*** Begin section ***
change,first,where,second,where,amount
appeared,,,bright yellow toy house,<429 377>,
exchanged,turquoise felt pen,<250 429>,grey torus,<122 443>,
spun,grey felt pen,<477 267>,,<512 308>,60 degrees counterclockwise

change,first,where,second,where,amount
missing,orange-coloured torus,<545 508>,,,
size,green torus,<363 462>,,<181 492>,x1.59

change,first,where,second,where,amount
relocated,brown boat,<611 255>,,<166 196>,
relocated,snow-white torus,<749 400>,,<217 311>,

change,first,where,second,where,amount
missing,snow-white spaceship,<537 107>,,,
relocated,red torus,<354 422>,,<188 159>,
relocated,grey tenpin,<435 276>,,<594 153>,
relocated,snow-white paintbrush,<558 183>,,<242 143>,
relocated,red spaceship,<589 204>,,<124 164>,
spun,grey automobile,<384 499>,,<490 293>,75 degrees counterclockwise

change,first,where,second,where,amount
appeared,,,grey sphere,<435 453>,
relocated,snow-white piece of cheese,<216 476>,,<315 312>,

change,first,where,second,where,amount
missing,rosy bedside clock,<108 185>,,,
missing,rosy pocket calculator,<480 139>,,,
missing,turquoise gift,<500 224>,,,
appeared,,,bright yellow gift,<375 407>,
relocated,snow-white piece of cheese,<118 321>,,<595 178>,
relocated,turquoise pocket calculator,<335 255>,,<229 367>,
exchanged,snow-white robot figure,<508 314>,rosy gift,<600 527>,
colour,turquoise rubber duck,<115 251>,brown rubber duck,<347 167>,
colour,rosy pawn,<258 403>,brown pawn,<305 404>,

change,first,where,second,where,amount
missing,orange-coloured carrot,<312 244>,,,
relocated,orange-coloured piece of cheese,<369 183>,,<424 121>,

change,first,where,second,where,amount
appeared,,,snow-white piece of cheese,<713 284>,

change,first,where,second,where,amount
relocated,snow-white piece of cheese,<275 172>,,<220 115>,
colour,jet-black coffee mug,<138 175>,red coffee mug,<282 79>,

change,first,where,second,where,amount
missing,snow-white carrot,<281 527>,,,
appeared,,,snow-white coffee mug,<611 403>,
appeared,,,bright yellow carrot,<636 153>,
*** End section ***
§ WHAT IS NEEDED
Set down, exactly as they stand above, the lines starting with the line with "appeared,,,bright yellow toy" and going on through the line with "exchanged,turquoise felt pen,<250", and no others.

§ EXERCISE RESULT
appeared,,,bright yellow toy house,<429 377>,
exchanged,turquoise felt pen,<250 429>,grey torus,<122 443>,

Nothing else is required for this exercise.